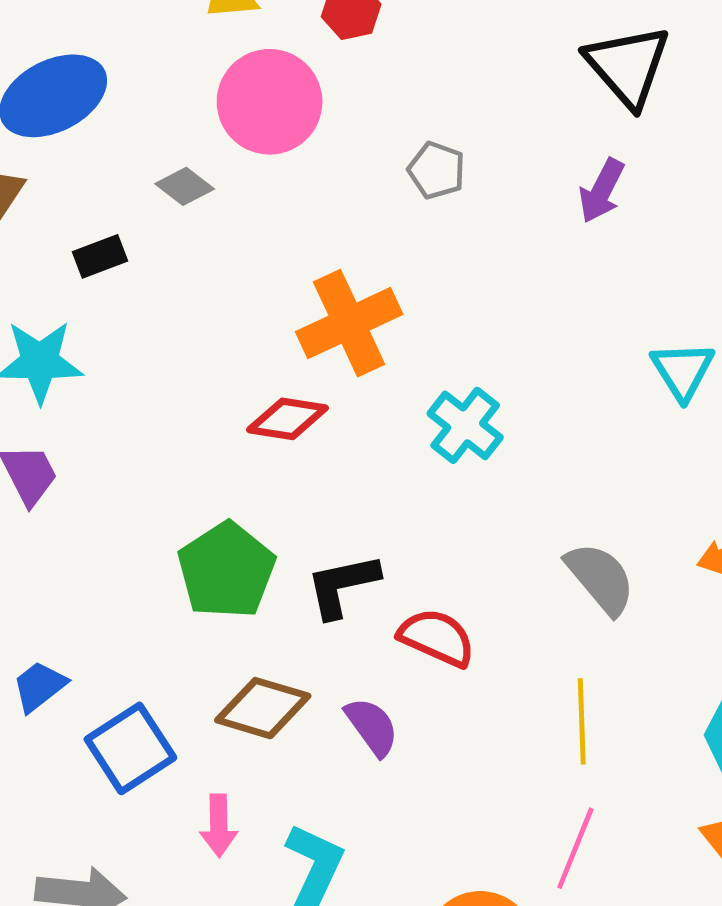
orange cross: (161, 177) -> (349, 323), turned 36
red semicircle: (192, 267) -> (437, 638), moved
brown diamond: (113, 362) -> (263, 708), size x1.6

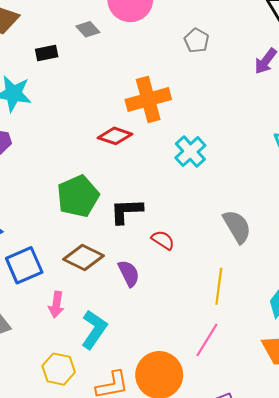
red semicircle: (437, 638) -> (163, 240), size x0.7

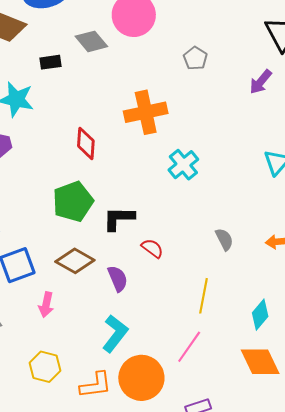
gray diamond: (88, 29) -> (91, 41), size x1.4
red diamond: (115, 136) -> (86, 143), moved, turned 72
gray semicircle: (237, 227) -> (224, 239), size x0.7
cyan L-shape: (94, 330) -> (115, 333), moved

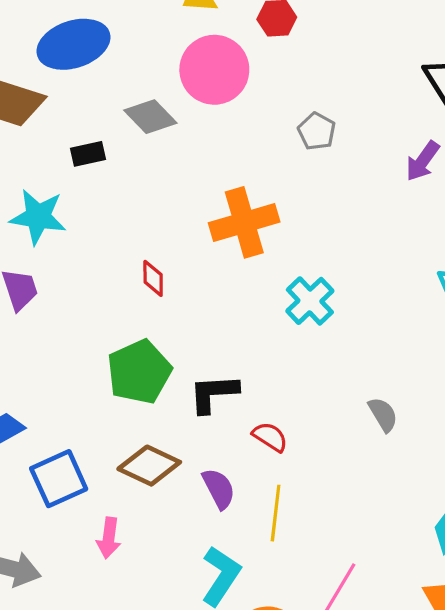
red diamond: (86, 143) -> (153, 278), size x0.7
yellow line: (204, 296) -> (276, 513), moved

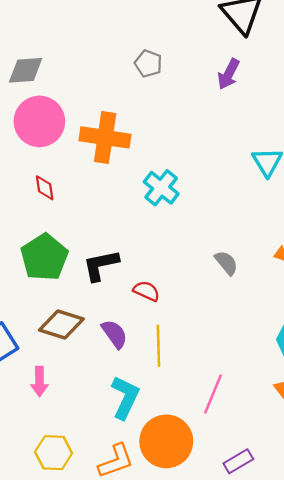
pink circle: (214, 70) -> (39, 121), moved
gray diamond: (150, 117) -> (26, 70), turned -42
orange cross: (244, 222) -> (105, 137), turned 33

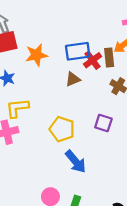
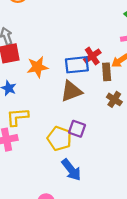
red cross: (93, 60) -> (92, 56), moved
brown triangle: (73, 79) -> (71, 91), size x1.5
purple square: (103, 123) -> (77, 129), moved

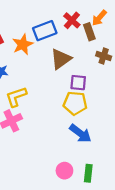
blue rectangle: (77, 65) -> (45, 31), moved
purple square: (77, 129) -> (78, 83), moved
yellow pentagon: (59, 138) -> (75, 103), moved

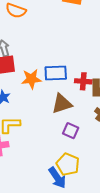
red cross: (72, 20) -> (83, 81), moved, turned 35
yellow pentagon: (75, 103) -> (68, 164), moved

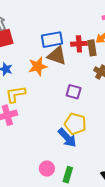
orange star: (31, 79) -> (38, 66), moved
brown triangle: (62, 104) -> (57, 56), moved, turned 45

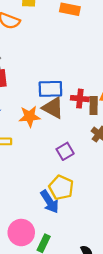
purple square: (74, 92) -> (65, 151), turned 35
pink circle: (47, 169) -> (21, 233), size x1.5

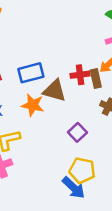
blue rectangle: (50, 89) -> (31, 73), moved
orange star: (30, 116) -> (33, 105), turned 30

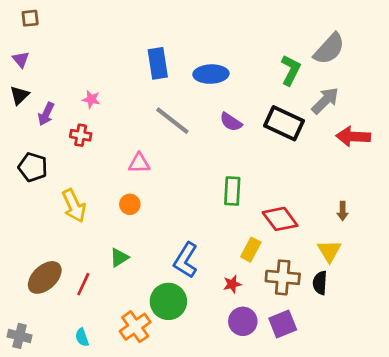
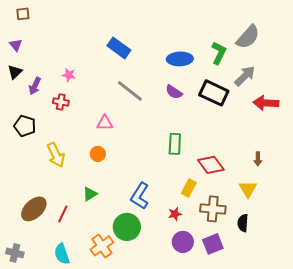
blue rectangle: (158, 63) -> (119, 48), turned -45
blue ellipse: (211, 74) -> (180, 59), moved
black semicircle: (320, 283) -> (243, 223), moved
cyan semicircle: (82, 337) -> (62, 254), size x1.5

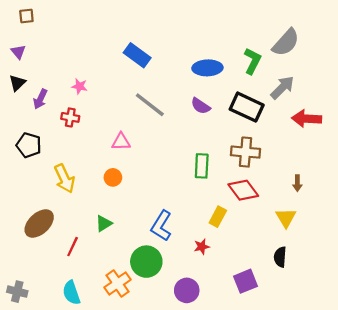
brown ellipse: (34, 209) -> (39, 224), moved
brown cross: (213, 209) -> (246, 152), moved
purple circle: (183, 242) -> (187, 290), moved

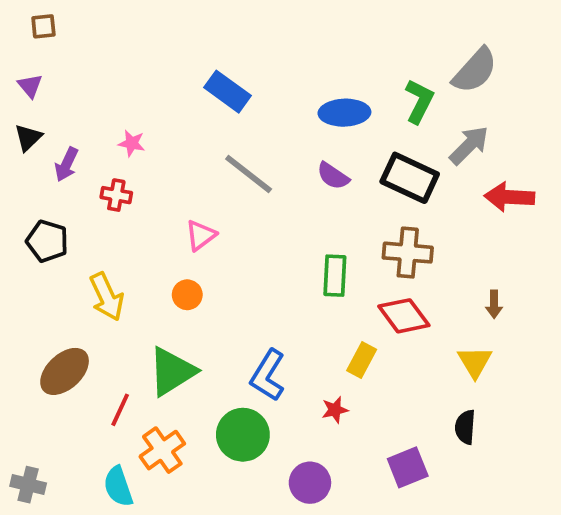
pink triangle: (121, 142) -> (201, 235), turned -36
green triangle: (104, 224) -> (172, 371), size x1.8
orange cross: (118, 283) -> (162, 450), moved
##############################
### WORK REQUEST
Wherever a picture appears in the data, please drop it and retype the rest exactly.

### OUTPUT OF THE TASK
orange cross: (161, 177) -> (349, 323), turned 36
red semicircle: (192, 267) -> (437, 638), moved
brown diamond: (113, 362) -> (263, 708), size x1.6

red semicircle: (437, 638) -> (163, 240), size x0.7

gray diamond: (88, 29) -> (91, 41), size x1.4
red diamond: (115, 136) -> (86, 143), moved, turned 72
gray semicircle: (237, 227) -> (224, 239), size x0.7
cyan L-shape: (94, 330) -> (115, 333), moved

red diamond: (86, 143) -> (153, 278), size x0.7
yellow line: (204, 296) -> (276, 513), moved

pink circle: (214, 70) -> (39, 121), moved
gray diamond: (150, 117) -> (26, 70), turned -42
orange cross: (244, 222) -> (105, 137), turned 33

red cross: (93, 60) -> (92, 56), moved
brown triangle: (73, 79) -> (71, 91), size x1.5
purple square: (103, 123) -> (77, 129), moved

blue rectangle: (77, 65) -> (45, 31), moved
purple square: (77, 129) -> (78, 83), moved
yellow pentagon: (59, 138) -> (75, 103), moved

red cross: (72, 20) -> (83, 81), moved, turned 35
yellow pentagon: (75, 103) -> (68, 164), moved

orange star: (31, 79) -> (38, 66), moved
brown triangle: (62, 104) -> (57, 56), moved, turned 45

purple square: (74, 92) -> (65, 151), turned 35
pink circle: (47, 169) -> (21, 233), size x1.5

blue rectangle: (50, 89) -> (31, 73), moved
orange star: (30, 116) -> (33, 105), turned 30

blue rectangle: (158, 63) -> (119, 48), turned -45
blue ellipse: (211, 74) -> (180, 59), moved
black semicircle: (320, 283) -> (243, 223), moved
cyan semicircle: (82, 337) -> (62, 254), size x1.5

brown ellipse: (34, 209) -> (39, 224), moved
brown cross: (213, 209) -> (246, 152), moved
purple circle: (183, 242) -> (187, 290), moved

pink triangle: (121, 142) -> (201, 235), turned -36
green triangle: (104, 224) -> (172, 371), size x1.8
orange cross: (118, 283) -> (162, 450), moved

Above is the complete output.